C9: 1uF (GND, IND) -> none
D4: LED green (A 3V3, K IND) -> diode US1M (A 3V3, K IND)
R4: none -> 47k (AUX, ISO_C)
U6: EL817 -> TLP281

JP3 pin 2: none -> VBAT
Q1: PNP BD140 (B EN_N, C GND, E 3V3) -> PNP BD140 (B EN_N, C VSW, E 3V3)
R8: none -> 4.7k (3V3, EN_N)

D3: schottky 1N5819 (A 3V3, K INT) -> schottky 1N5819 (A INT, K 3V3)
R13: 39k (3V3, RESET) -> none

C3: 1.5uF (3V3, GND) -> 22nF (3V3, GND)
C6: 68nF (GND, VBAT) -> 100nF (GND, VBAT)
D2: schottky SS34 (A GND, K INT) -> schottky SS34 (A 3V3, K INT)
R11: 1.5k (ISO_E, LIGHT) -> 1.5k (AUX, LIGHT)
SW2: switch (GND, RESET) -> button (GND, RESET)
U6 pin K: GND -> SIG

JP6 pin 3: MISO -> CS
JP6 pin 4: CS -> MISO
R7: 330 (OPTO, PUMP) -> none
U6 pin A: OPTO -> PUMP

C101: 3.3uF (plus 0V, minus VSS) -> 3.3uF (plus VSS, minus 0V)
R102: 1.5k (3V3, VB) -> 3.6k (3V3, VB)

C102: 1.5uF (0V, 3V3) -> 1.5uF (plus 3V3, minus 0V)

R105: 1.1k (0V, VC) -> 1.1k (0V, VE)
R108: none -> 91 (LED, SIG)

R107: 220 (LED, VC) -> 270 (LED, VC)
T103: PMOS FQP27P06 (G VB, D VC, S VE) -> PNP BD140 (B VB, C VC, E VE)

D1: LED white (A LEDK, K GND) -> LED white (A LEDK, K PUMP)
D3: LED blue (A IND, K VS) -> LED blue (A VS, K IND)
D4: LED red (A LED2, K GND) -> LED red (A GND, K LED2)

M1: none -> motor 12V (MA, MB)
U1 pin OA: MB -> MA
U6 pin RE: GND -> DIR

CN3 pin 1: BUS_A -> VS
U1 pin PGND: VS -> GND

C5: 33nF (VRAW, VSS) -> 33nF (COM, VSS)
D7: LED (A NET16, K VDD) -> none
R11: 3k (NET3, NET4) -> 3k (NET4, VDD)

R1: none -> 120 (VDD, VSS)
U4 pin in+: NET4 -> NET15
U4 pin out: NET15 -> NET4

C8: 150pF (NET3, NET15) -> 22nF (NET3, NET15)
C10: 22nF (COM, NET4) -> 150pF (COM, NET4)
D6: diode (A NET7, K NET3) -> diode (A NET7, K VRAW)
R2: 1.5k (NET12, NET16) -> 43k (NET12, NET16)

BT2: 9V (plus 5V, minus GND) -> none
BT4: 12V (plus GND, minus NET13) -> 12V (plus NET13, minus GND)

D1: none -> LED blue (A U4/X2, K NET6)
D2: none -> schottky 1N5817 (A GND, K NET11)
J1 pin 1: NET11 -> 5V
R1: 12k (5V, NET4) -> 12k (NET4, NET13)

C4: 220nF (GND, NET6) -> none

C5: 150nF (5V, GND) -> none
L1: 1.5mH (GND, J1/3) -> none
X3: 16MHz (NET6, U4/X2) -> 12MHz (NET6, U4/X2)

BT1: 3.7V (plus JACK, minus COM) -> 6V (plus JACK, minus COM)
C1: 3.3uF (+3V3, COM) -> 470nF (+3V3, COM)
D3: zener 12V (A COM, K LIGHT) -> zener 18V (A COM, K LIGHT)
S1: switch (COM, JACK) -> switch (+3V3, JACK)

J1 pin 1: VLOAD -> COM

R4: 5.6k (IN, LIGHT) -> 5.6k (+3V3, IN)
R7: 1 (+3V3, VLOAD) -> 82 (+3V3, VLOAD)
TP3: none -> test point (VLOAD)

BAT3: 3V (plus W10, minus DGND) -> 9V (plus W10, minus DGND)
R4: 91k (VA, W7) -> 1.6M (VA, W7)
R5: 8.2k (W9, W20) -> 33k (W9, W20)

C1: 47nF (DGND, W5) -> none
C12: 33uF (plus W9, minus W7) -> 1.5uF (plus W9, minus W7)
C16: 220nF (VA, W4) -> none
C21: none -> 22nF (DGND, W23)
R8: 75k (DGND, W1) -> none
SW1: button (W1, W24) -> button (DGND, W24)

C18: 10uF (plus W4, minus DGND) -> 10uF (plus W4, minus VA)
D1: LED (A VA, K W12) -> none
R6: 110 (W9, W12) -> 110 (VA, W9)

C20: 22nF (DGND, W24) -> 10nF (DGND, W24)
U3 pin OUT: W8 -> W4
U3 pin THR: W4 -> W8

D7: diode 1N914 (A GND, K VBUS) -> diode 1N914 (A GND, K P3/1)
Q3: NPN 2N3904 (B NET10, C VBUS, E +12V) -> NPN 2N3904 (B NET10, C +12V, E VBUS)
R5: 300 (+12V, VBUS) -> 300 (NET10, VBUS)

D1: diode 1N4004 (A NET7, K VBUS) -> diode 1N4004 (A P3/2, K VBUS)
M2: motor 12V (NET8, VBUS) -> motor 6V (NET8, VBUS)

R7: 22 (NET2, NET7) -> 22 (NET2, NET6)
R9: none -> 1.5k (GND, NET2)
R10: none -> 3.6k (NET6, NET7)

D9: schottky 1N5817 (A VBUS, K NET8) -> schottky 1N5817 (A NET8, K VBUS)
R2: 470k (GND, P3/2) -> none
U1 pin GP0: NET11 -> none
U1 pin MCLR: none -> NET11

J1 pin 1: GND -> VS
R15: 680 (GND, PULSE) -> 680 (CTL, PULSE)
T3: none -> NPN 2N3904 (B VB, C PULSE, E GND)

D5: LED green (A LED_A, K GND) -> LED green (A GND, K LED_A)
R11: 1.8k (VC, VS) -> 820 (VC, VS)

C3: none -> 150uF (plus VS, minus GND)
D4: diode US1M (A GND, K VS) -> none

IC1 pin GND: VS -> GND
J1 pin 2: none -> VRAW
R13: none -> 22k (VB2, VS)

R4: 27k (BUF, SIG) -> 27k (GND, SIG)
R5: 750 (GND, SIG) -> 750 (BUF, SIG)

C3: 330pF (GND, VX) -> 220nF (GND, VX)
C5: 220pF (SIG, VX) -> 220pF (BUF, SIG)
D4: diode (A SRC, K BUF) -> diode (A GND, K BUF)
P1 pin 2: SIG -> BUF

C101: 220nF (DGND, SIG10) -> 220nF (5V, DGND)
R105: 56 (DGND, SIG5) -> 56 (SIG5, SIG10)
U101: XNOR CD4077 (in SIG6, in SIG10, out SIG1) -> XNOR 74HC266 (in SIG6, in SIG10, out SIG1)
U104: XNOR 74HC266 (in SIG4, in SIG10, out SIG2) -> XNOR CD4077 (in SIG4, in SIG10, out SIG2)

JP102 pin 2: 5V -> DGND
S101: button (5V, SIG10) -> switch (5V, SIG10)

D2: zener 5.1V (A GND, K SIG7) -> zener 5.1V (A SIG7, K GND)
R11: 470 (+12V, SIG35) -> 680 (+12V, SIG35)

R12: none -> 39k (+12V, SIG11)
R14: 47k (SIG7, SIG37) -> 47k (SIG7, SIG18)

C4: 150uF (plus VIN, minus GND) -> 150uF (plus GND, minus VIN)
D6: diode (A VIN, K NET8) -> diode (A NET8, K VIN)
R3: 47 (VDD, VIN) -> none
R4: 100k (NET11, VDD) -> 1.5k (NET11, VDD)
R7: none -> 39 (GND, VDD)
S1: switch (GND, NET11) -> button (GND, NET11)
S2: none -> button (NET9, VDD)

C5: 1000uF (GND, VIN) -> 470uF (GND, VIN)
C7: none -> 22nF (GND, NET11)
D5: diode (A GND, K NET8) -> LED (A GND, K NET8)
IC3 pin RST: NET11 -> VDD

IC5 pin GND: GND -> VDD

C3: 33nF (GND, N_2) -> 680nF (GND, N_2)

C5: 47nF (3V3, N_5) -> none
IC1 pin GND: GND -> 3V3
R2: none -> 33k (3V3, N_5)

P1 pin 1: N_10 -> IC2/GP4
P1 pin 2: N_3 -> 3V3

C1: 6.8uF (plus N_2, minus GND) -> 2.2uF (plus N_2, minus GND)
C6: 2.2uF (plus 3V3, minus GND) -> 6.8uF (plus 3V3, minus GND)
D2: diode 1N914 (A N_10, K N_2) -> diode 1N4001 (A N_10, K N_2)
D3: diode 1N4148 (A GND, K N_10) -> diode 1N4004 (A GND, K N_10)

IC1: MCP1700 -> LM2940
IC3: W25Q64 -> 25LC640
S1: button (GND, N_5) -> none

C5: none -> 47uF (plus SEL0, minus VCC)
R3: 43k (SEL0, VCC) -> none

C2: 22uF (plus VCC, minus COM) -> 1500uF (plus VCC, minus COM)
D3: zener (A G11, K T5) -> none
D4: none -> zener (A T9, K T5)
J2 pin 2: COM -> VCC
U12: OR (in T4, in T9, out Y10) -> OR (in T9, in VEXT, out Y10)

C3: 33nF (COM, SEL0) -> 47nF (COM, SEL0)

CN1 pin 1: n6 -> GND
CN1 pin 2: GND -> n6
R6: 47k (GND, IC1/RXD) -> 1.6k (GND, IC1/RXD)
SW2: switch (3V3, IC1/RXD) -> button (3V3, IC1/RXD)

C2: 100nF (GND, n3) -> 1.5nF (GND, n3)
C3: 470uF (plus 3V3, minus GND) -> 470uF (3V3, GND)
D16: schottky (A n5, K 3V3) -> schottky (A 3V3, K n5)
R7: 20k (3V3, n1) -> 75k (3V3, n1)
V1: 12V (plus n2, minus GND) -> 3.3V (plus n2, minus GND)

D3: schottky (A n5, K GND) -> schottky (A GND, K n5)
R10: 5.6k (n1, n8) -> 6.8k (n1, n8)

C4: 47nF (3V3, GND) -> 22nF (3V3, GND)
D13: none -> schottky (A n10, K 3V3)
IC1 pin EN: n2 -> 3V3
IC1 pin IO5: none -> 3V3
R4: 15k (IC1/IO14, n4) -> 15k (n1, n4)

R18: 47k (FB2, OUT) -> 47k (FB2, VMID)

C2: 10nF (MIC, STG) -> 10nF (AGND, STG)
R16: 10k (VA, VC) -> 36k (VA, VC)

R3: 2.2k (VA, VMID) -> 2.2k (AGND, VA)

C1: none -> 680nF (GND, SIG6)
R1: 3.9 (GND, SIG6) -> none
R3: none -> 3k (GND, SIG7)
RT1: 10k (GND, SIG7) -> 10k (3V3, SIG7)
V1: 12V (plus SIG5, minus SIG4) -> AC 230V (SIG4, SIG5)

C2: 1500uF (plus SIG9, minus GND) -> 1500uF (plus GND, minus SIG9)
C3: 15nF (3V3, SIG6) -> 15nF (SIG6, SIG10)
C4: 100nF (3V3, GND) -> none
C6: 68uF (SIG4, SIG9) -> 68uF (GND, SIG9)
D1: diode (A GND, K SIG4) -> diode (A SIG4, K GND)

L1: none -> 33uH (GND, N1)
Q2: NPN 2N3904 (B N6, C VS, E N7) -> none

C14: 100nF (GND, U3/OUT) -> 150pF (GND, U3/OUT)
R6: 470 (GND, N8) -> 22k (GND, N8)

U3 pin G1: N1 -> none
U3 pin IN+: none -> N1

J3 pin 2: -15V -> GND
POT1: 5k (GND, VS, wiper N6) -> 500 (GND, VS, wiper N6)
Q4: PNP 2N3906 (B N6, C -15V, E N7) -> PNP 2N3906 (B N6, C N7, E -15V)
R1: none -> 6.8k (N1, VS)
━━━━━━━━━━
**What you should do:** Your answer should consist solely of the lines above from the line with "J1 pin 2: none -> VRAW" to the line with "C6: 2.2uF (plus", both included, reproduced exactly.

**Problem solution:**
J1 pin 2: none -> VRAW
R13: none -> 22k (VB2, VS)

R4: 27k (BUF, SIG) -> 27k (GND, SIG)
R5: 750 (GND, SIG) -> 750 (BUF, SIG)

C3: 330pF (GND, VX) -> 220nF (GND, VX)
C5: 220pF (SIG, VX) -> 220pF (BUF, SIG)
D4: diode (A SRC, K BUF) -> diode (A GND, K BUF)
P1 pin 2: SIG -> BUF

C101: 220nF (DGND, SIG10) -> 220nF (5V, DGND)
R105: 56 (DGND, SIG5) -> 56 (SIG5, SIG10)
U101: XNOR CD4077 (in SIG6, in SIG10, out SIG1) -> XNOR 74HC266 (in SIG6, in SIG10, out SIG1)
U104: XNOR 74HC266 (in SIG4, in SIG10, out SIG2) -> XNOR CD4077 (in SIG4, in SIG10, out SIG2)

JP102 pin 2: 5V -> DGND
S101: button (5V, SIG10) -> switch (5V, SIG10)

D2: zener 5.1V (A GND, K SIG7) -> zener 5.1V (A SIG7, K GND)
R11: 470 (+12V, SIG35) -> 680 (+12V, SIG35)

R12: none -> 39k (+12V, SIG11)
R14: 47k (SIG7, SIG37) -> 47k (SIG7, SIG18)

C4: 150uF (plus VIN, minus GND) -> 150uF (plus GND, minus VIN)
D6: diode (A VIN, K NET8) -> diode (A NET8, K VIN)
R3: 47 (VDD, VIN) -> none
R4: 100k (NET11, VDD) -> 1.5k (NET11, VDD)
R7: none -> 39 (GND, VDD)
S1: switch (GND, NET11) -> button (GND, NET11)
S2: none -> button (NET9, VDD)

C5: 1000uF (GND, VIN) -> 470uF (GND, VIN)
C7: none -> 22nF (GND, NET11)
D5: diode (A GND, K NET8) -> LED (A GND, K NET8)
IC3 pin RST: NET11 -> VDD

IC5 pin GND: GND -> VDD

C3: 33nF (GND, N_2) -> 680nF (GND, N_2)

C5: 47nF (3V3, N_5) -> none
IC1 pin GND: GND -> 3V3
R2: none -> 33k (3V3, N_5)

P1 pin 1: N_10 -> IC2/GP4
P1 pin 2: N_3 -> 3V3

C1: 6.8uF (plus N_2, minus GND) -> 2.2uF (plus N_2, minus GND)
C6: 2.2uF (plus 3V3, minus GND) -> 6.8uF (plus 3V3, minus GND)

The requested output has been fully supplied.